#### ACTIVITY:
Transcribe the whole listing exactly, but do not carry over its pictures.

#### INFORMATION SHOWN:
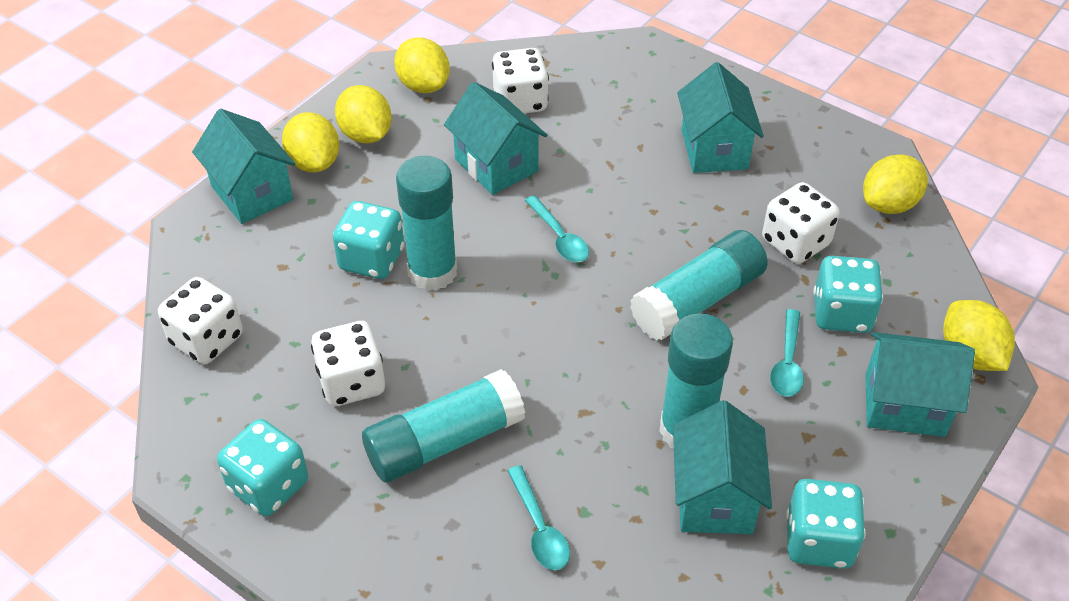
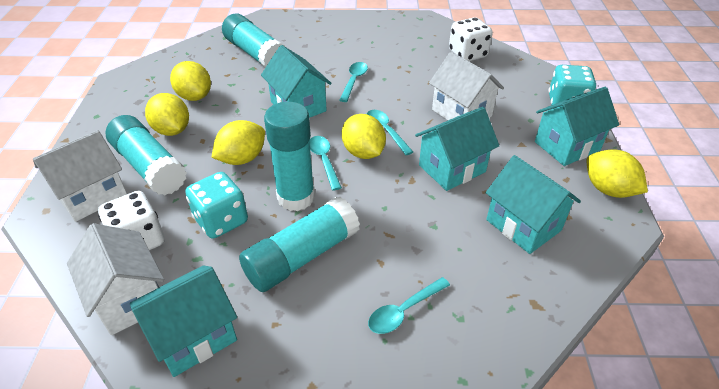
turquoise dice: 4 -> 2
turquoise spoon: 3 -> 4
white dice: 4 -> 2
white house: 0 -> 3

#### SOLVED EXERCISE:
turquoise dice: 4 -> 2
turquoise spoon: 3 -> 4
white dice: 4 -> 2
white house: 0 -> 3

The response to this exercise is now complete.